Starting at the line that holds "yellow round brick K1" and stopping at the line that holds "purple plate F6 level", restate the records below word for word, with both of those lines included.

Collected data entries:
::::::
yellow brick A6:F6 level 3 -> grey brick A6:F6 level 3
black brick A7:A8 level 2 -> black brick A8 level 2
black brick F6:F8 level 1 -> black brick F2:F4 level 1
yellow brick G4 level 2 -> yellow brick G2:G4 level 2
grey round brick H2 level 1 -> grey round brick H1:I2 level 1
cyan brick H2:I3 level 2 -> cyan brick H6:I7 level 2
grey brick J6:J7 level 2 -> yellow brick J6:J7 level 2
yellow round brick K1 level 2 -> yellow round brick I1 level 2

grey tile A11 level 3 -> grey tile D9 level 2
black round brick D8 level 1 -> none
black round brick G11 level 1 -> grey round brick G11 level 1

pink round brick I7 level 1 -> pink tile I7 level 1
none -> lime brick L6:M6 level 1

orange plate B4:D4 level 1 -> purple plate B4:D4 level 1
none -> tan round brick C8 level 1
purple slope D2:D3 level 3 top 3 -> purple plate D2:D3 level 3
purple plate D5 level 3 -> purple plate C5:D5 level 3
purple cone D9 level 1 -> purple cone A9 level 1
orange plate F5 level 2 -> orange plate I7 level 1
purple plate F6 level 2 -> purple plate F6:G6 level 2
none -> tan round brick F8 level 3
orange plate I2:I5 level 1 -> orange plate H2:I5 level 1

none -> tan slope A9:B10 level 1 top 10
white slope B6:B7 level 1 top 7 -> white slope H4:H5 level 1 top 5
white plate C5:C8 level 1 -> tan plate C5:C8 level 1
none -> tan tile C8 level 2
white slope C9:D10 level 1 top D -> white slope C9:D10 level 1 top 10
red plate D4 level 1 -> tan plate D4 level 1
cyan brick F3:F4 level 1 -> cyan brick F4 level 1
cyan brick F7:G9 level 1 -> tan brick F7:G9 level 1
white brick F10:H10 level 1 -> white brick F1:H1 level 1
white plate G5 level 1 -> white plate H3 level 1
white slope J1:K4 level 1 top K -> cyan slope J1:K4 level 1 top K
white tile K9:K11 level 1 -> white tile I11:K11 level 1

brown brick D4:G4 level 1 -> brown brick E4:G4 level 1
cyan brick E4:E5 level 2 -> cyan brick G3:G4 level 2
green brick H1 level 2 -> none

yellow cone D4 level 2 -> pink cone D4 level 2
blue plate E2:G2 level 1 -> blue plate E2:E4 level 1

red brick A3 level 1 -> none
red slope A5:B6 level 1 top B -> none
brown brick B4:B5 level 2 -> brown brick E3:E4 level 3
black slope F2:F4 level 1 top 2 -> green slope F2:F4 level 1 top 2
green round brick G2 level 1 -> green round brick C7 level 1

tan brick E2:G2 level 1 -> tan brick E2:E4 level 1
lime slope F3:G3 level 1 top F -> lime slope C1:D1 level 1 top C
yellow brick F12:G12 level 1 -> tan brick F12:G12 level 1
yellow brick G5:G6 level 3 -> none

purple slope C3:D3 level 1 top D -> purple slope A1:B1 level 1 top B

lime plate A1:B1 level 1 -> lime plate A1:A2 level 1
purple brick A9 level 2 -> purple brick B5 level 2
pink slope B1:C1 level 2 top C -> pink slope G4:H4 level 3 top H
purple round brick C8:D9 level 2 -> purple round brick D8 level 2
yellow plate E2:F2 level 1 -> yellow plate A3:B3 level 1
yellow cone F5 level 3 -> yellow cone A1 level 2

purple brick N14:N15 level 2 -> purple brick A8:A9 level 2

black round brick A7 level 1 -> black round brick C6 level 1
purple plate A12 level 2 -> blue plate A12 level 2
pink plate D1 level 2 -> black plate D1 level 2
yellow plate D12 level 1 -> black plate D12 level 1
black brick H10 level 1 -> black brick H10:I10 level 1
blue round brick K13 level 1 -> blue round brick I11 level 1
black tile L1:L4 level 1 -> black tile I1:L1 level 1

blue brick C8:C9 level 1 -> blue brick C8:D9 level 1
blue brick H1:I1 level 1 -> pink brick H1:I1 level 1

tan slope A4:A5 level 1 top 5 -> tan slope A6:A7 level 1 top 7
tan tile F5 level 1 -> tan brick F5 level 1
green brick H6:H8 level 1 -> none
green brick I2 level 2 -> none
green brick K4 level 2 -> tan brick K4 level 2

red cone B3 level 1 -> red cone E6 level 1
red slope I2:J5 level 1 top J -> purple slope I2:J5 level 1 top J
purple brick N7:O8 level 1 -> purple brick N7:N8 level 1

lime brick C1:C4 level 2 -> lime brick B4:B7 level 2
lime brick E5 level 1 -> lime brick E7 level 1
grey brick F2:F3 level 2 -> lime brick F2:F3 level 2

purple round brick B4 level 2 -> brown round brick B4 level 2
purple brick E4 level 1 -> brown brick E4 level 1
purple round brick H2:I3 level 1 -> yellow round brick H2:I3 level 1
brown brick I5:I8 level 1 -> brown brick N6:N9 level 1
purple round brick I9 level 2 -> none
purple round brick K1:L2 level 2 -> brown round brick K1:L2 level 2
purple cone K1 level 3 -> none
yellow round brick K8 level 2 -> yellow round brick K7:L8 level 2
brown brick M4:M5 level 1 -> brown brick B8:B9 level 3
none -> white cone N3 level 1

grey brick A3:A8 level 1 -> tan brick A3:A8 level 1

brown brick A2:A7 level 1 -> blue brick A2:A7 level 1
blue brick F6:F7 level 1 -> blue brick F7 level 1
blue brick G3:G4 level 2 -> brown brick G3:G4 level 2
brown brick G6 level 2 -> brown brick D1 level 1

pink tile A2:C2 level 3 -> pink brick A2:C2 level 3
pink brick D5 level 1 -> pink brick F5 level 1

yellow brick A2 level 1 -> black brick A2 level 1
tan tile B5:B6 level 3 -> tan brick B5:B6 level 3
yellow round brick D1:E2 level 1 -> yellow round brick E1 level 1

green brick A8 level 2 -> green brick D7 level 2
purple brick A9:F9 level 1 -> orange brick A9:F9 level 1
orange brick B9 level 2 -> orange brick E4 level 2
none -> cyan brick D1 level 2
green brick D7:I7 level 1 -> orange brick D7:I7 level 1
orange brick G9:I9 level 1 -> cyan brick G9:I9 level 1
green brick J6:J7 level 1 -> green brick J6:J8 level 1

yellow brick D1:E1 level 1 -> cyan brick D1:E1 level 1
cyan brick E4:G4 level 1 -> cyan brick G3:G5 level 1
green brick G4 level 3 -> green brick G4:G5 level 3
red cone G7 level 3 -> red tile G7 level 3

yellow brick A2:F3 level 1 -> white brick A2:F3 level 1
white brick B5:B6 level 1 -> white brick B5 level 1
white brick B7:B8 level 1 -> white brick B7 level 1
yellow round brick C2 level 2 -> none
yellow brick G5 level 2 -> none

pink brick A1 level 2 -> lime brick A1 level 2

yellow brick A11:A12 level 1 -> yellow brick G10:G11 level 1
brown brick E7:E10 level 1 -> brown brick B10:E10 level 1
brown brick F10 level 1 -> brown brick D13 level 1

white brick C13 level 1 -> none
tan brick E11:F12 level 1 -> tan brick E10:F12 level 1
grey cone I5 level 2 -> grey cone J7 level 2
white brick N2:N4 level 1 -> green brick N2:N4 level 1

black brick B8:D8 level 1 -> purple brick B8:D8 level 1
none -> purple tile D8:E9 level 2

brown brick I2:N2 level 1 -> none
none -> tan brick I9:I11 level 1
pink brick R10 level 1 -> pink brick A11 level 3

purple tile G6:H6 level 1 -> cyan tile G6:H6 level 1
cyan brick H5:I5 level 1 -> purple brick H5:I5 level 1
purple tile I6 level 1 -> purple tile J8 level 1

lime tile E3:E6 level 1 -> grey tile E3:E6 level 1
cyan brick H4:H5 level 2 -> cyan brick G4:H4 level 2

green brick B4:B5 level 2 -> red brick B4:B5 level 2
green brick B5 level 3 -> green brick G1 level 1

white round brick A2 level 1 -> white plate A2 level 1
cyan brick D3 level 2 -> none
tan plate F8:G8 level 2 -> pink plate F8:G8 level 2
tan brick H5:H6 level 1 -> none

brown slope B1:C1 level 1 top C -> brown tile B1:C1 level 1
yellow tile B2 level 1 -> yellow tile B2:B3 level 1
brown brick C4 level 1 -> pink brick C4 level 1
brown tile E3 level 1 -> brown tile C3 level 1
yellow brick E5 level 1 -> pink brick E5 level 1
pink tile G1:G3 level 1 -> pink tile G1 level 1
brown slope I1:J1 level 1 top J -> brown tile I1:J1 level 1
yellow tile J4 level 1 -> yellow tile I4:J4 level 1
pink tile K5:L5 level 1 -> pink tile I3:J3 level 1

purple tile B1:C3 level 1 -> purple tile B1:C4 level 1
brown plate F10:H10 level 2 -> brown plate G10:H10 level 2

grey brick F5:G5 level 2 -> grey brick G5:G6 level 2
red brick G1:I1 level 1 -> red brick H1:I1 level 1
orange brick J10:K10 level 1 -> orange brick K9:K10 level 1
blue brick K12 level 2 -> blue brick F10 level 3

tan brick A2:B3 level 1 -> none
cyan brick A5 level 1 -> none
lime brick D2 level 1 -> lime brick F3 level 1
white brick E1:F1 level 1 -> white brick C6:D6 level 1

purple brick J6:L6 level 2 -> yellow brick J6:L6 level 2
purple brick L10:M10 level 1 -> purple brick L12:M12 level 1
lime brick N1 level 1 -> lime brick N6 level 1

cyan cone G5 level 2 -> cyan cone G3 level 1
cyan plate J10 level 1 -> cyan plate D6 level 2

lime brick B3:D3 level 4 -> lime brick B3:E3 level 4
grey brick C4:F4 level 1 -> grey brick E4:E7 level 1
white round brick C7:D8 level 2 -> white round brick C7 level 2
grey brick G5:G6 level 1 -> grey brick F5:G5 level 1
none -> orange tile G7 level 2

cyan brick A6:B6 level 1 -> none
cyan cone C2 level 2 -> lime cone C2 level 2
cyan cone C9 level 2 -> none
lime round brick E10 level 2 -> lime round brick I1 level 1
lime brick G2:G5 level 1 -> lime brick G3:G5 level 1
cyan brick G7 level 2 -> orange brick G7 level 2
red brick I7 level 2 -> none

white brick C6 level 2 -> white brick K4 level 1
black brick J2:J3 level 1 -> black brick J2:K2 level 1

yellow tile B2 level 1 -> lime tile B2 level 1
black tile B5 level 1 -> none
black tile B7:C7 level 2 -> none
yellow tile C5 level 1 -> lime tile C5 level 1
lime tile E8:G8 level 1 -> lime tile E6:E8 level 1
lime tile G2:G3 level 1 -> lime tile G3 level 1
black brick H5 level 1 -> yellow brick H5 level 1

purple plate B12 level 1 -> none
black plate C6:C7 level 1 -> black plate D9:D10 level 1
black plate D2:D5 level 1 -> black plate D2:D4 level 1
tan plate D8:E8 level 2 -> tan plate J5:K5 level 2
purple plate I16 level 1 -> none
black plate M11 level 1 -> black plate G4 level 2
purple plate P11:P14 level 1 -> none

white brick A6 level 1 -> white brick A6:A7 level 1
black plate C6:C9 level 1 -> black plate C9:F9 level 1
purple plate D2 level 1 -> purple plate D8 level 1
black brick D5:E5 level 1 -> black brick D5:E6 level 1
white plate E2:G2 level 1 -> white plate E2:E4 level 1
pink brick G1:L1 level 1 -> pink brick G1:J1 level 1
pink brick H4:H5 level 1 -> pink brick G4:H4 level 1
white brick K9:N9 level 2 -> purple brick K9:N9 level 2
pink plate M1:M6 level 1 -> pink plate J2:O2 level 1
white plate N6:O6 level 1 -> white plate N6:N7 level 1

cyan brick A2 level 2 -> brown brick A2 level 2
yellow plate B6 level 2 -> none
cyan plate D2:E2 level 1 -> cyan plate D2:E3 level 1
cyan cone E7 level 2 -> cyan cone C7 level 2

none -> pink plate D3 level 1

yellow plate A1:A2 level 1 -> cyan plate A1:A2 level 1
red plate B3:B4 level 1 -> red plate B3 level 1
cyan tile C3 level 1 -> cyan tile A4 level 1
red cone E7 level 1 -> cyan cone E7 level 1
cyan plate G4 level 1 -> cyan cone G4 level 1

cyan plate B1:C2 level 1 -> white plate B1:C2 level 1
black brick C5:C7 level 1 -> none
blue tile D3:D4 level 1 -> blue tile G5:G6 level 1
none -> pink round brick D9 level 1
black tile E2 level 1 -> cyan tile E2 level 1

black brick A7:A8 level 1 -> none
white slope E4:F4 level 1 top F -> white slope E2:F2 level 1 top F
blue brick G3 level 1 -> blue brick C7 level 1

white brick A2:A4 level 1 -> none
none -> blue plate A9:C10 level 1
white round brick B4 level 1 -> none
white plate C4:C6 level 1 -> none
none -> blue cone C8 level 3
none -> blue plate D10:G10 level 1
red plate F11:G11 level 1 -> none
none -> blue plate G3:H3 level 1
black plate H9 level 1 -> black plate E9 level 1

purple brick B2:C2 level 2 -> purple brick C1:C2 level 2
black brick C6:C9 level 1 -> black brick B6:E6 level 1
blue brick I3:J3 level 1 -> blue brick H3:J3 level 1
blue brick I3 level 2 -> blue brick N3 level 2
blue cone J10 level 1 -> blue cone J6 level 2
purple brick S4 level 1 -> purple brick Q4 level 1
::::::
Written response -
yellow round brick K1 level 2 -> yellow round brick I1 level 2

grey tile A11 level 3 -> grey tile D9 level 2
black round brick D8 level 1 -> none
black round brick G11 level 1 -> grey round brick G11 level 1

pink round brick I7 level 1 -> pink tile I7 level 1
none -> lime brick L6:M6 level 1

orange plate B4:D4 level 1 -> purple plate B4:D4 level 1
none -> tan round brick C8 level 1
purple slope D2:D3 level 3 top 3 -> purple plate D2:D3 level 3
purple plate D5 level 3 -> purple plate C5:D5 level 3
purple cone D9 level 1 -> purple cone A9 level 1
orange plate F5 level 2 -> orange plate I7 level 1
purple plate F6 level 2 -> purple plate F6:G6 level 2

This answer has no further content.